## Prompt:
Look through the data below. Pick out the lines holding the string "black".

Saved entries:
********************
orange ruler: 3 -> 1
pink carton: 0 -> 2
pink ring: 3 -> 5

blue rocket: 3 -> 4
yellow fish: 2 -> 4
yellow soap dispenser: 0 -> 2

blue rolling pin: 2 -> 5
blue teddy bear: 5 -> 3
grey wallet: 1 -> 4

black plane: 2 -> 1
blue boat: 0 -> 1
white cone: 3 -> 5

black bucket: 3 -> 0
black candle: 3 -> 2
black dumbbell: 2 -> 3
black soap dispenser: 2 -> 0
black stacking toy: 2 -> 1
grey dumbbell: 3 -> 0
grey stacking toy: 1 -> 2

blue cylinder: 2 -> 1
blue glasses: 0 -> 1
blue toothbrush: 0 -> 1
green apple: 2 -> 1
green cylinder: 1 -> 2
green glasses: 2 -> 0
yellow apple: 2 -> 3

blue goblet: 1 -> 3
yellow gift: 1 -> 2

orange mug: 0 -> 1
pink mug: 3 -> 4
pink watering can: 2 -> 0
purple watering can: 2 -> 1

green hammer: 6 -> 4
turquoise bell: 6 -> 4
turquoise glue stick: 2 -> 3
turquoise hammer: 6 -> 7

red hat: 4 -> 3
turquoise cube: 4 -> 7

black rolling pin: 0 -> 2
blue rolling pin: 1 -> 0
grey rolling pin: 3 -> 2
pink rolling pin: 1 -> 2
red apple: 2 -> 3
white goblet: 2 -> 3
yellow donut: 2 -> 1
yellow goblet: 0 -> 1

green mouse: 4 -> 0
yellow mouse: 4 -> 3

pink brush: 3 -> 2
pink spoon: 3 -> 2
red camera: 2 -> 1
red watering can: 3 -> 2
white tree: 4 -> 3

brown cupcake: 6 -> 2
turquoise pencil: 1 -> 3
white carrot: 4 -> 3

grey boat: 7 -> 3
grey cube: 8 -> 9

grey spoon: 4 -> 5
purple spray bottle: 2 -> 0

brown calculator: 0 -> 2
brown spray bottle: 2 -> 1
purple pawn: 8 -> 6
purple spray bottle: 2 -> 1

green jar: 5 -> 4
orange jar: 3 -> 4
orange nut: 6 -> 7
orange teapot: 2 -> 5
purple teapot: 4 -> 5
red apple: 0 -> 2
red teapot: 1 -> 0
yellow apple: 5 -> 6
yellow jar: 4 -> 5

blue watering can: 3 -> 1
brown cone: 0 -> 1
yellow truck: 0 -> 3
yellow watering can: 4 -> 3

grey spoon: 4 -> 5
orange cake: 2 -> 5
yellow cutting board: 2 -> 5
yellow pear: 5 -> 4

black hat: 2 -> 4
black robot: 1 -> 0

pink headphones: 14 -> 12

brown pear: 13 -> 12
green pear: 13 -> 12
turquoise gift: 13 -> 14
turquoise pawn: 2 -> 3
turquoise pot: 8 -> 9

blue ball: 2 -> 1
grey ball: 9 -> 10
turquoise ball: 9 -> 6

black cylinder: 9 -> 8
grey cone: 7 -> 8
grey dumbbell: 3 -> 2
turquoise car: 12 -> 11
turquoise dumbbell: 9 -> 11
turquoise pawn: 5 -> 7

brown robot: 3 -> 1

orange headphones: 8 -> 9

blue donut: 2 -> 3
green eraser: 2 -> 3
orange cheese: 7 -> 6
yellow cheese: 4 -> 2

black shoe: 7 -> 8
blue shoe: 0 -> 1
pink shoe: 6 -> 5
********************
## Result of this task:
black plane: 2 -> 1
black bucket: 3 -> 0
black candle: 3 -> 2
black dumbbell: 2 -> 3
black soap dispenser: 2 -> 0
black stacking toy: 2 -> 1
black rolling pin: 0 -> 2
black hat: 2 -> 4
black robot: 1 -> 0
black cylinder: 9 -> 8
black shoe: 7 -> 8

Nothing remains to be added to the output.